======== Data for review ========
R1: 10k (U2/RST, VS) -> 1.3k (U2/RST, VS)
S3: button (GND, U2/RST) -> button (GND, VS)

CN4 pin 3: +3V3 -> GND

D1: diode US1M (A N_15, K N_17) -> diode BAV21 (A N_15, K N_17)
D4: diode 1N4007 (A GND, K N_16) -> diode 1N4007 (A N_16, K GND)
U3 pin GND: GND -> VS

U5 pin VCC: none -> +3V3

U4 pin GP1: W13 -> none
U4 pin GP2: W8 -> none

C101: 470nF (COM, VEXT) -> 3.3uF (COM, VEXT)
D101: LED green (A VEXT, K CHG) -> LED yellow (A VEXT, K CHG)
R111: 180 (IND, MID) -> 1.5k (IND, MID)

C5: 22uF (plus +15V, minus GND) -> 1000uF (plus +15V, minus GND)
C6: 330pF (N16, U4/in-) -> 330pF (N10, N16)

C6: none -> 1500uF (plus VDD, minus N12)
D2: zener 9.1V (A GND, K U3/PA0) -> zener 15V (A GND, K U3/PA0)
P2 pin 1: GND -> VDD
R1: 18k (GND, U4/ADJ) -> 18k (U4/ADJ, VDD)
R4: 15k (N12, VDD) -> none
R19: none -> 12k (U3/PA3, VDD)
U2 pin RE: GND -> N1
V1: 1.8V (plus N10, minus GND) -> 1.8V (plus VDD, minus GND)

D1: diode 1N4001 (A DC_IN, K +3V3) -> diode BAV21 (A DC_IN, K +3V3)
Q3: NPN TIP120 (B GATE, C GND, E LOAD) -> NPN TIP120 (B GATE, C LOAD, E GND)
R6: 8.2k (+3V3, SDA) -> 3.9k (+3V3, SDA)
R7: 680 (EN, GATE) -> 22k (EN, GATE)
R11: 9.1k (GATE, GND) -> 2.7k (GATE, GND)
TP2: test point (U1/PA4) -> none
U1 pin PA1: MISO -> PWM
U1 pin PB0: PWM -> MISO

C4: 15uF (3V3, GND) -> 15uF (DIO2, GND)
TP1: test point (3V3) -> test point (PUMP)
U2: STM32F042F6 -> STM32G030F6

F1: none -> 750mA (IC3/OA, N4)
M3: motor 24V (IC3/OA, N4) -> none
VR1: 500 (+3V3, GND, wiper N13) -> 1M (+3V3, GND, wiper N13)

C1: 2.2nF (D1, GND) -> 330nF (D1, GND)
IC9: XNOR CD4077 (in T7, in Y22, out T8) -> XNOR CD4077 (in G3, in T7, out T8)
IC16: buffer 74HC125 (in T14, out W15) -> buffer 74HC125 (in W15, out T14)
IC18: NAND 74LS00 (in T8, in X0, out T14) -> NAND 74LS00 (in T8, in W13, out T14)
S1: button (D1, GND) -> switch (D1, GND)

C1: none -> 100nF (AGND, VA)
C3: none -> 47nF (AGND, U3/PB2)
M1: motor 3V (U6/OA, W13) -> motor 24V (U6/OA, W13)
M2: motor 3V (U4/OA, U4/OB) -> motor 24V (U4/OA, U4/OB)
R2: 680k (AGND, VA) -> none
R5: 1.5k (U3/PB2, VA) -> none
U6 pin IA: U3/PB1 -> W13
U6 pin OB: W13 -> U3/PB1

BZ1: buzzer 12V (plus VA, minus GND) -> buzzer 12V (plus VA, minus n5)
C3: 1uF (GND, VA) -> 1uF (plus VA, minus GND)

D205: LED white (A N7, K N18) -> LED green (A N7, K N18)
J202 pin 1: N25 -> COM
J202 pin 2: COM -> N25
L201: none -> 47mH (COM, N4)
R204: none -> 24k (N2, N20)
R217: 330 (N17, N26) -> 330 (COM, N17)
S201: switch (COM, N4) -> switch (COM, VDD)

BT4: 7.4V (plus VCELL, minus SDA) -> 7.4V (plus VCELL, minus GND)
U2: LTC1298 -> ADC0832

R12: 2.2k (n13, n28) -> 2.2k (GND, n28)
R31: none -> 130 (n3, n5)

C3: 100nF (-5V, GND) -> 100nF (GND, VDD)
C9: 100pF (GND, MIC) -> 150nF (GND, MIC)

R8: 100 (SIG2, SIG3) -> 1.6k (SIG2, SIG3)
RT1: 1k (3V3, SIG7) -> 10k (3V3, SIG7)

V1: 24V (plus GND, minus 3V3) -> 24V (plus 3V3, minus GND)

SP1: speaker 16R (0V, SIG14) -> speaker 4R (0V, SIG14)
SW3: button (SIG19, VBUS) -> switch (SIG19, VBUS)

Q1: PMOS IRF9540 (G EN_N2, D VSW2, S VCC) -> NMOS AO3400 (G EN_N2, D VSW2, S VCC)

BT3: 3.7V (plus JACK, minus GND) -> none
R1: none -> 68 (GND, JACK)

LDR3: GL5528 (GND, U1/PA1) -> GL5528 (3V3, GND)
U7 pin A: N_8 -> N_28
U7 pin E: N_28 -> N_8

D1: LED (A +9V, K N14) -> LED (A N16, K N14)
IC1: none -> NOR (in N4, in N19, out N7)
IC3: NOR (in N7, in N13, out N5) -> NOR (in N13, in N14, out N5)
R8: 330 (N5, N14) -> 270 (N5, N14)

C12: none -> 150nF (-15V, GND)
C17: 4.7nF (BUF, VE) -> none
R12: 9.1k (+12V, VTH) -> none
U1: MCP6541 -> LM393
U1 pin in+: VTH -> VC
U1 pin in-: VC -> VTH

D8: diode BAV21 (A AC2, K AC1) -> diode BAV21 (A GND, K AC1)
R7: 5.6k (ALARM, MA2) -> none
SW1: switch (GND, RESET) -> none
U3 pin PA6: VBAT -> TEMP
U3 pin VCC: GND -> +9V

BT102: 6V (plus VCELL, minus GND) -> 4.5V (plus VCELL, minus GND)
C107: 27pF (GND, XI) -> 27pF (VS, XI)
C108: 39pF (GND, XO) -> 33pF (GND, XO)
========
What you have to do
Type out every record above once more, exactly.

Your response
R1: 10k (U2/RST, VS) -> 1.3k (U2/RST, VS)
S3: button (GND, U2/RST) -> button (GND, VS)

CN4 pin 3: +3V3 -> GND

D1: diode US1M (A N_15, K N_17) -> diode BAV21 (A N_15, K N_17)
D4: diode 1N4007 (A GND, K N_16) -> diode 1N4007 (A N_16, K GND)
U3 pin GND: GND -> VS

U5 pin VCC: none -> +3V3

U4 pin GP1: W13 -> none
U4 pin GP2: W8 -> none

C101: 470nF (COM, VEXT) -> 3.3uF (COM, VEXT)
D101: LED green (A VEXT, K CHG) -> LED yellow (A VEXT, K CHG)
R111: 180 (IND, MID) -> 1.5k (IND, MID)

C5: 22uF (plus +15V, minus GND) -> 1000uF (plus +15V, minus GND)
C6: 330pF (N16, U4/in-) -> 330pF (N10, N16)

C6: none -> 1500uF (plus VDD, minus N12)
D2: zener 9.1V (A GND, K U3/PA0) -> zener 15V (A GND, K U3/PA0)
P2 pin 1: GND -> VDD
R1: 18k (GND, U4/ADJ) -> 18k (U4/ADJ, VDD)
R4: 15k (N12, VDD) -> none
R19: none -> 12k (U3/PA3, VDD)
U2 pin RE: GND -> N1
V1: 1.8V (plus N10, minus GND) -> 1.8V (plus VDD, minus GND)

D1: diode 1N4001 (A DC_IN, K +3V3) -> diode BAV21 (A DC_IN, K +3V3)
Q3: NPN TIP120 (B GATE, C GND, E LOAD) -> NPN TIP120 (B GATE, C LOAD, E GND)
R6: 8.2k (+3V3, SDA) -> 3.9k (+3V3, SDA)
R7: 680 (EN, GATE) -> 22k (EN, GATE)
R11: 9.1k (GATE, GND) -> 2.7k (GATE, GND)
TP2: test point (U1/PA4) -> none
U1 pin PA1: MISO -> PWM
U1 pin PB0: PWM -> MISO

C4: 15uF (3V3, GND) -> 15uF (DIO2, GND)
TP1: test point (3V3) -> test point (PUMP)
U2: STM32F042F6 -> STM32G030F6

F1: none -> 750mA (IC3/OA, N4)
M3: motor 24V (IC3/OA, N4) -> none
VR1: 500 (+3V3, GND, wiper N13) -> 1M (+3V3, GND, wiper N13)

C1: 2.2nF (D1, GND) -> 330nF (D1, GND)
IC9: XNOR CD4077 (in T7, in Y22, out T8) -> XNOR CD4077 (in G3, in T7, out T8)
IC16: buffer 74HC125 (in T14, out W15) -> buffer 74HC125 (in W15, out T14)
IC18: NAND 74LS00 (in T8, in X0, out T14) -> NAND 74LS00 (in T8, in W13, out T14)
S1: button (D1, GND) -> switch (D1, GND)

C1: none -> 100nF (AGND, VA)
C3: none -> 47nF (AGND, U3/PB2)
M1: motor 3V (U6/OA, W13) -> motor 24V (U6/OA, W13)
M2: motor 3V (U4/OA, U4/OB) -> motor 24V (U4/OA, U4/OB)
R2: 680k (AGND, VA) -> none
R5: 1.5k (U3/PB2, VA) -> none
U6 pin IA: U3/PB1 -> W13
U6 pin OB: W13 -> U3/PB1

BZ1: buzzer 12V (plus VA, minus GND) -> buzzer 12V (plus VA, minus n5)
C3: 1uF (GND, VA) -> 1uF (plus VA, minus GND)

D205: LED white (A N7, K N18) -> LED green (A N7, K N18)
J202 pin 1: N25 -> COM
J202 pin 2: COM -> N25
L201: none -> 47mH (COM, N4)
R204: none -> 24k (N2, N20)
R217: 330 (N17, N26) -> 330 (COM, N17)
S201: switch (COM, N4) -> switch (COM, VDD)

BT4: 7.4V (plus VCELL, minus SDA) -> 7.4V (plus VCELL, minus GND)
U2: LTC1298 -> ADC0832

R12: 2.2k (n13, n28) -> 2.2k (GND, n28)
R31: none -> 130 (n3, n5)

C3: 100nF (-5V, GND) -> 100nF (GND, VDD)
C9: 100pF (GND, MIC) -> 150nF (GND, MIC)

R8: 100 (SIG2, SIG3) -> 1.6k (SIG2, SIG3)
RT1: 1k (3V3, SIG7) -> 10k (3V3, SIG7)

V1: 24V (plus GND, minus 3V3) -> 24V (plus 3V3, minus GND)

SP1: speaker 16R (0V, SIG14) -> speaker 4R (0V, SIG14)
SW3: button (SIG19, VBUS) -> switch (SIG19, VBUS)

Q1: PMOS IRF9540 (G EN_N2, D VSW2, S VCC) -> NMOS AO3400 (G EN_N2, D VSW2, S VCC)

BT3: 3.7V (plus JACK, minus GND) -> none
R1: none -> 68 (GND, JACK)

LDR3: GL5528 (GND, U1/PA1) -> GL5528 (3V3, GND)
U7 pin A: N_8 -> N_28
U7 pin E: N_28 -> N_8

D1: LED (A +9V, K N14) -> LED (A N16, K N14)
IC1: none -> NOR (in N4, in N19, out N7)
IC3: NOR (in N7, in N13, out N5) -> NOR (in N13, in N14, out N5)
R8: 330 (N5, N14) -> 270 (N5, N14)

C12: none -> 150nF (-15V, GND)
C17: 4.7nF (BUF, VE) -> none
R12: 9.1k (+12V, VTH) -> none
U1: MCP6541 -> LM393
U1 pin in+: VTH -> VC
U1 pin in-: VC -> VTH

D8: diode BAV21 (A AC2, K AC1) -> diode BAV21 (A GND, K AC1)
R7: 5.6k (ALARM, MA2) -> none
SW1: switch (GND, RESET) -> none
U3 pin PA6: VBAT -> TEMP
U3 pin VCC: GND -> +9V

BT102: 6V (plus VCELL, minus GND) -> 4.5V (plus VCELL, minus GND)
C107: 27pF (GND, XI) -> 27pF (VS, XI)
C108: 39pF (GND, XO) -> 33pF (GND, XO)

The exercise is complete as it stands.